#### PROBLEM TO WORK ON
Before returning the data, strip out the pictures and keep everything else exactly the same.

#### COLLECTED DATA
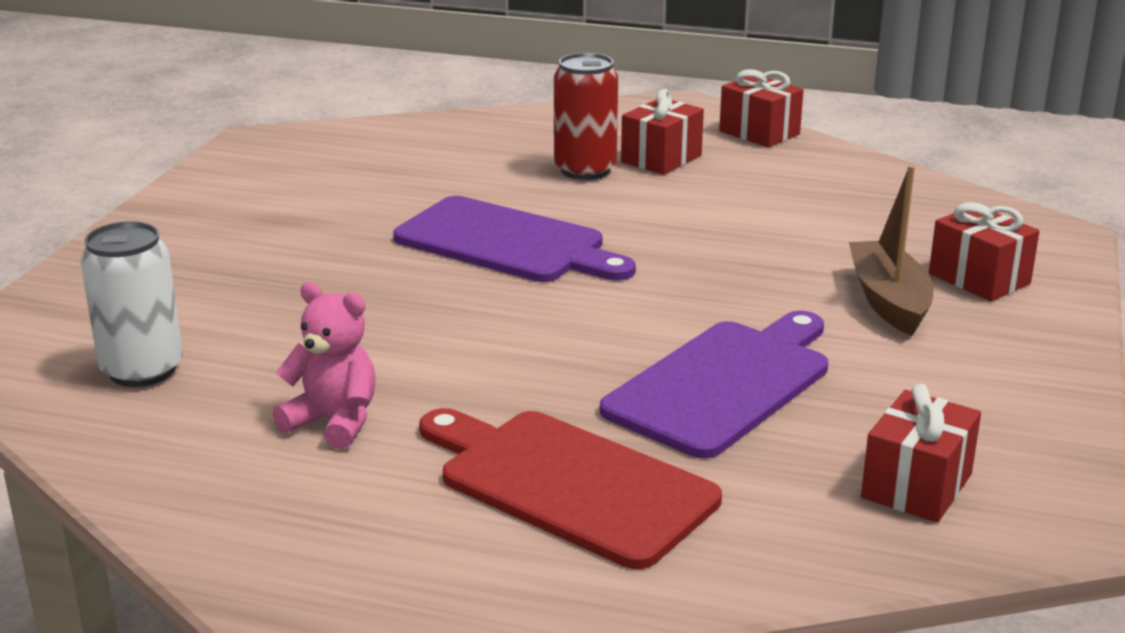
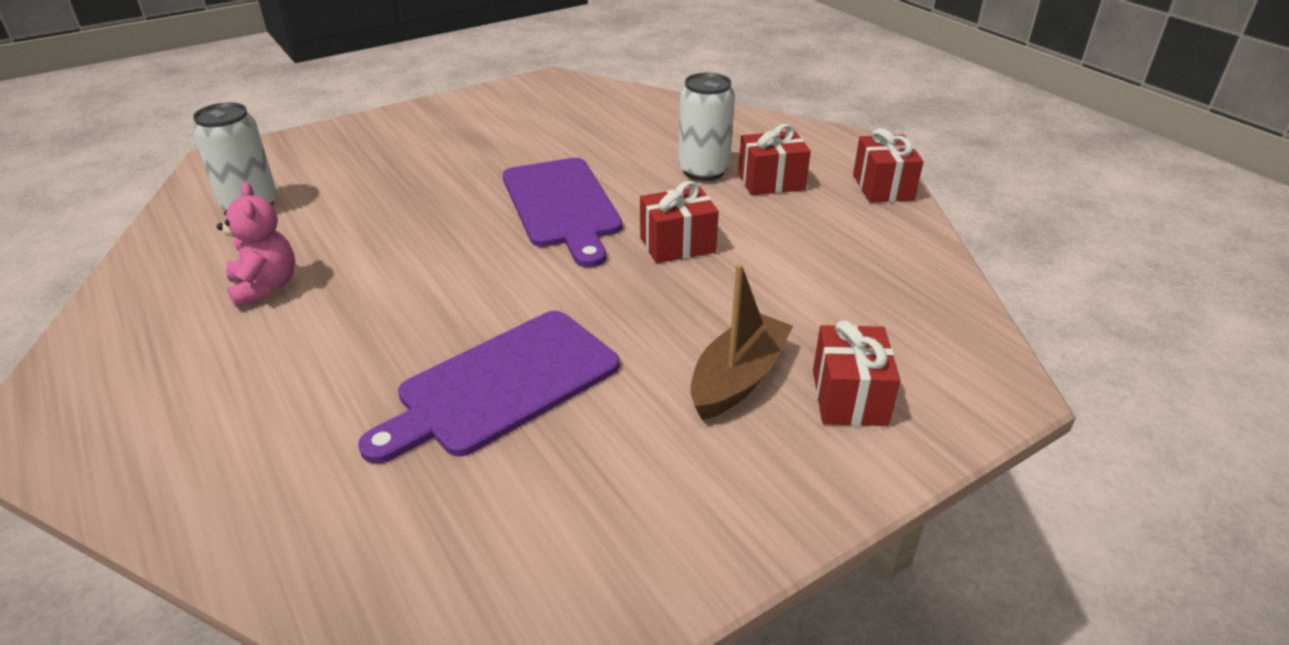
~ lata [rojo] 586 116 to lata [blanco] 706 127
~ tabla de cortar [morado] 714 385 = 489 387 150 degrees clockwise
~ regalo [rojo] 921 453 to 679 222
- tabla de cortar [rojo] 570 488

#### SOLUTION TO THIS TASK
~ lata [rojo] 586 116 to lata [blanco] 706 127
~ tabla de cortar [morado] 714 385 = 489 387 150 degrees clockwise
~ regalo [rojo] 921 453 to 679 222
- tabla de cortar [rojo] 570 488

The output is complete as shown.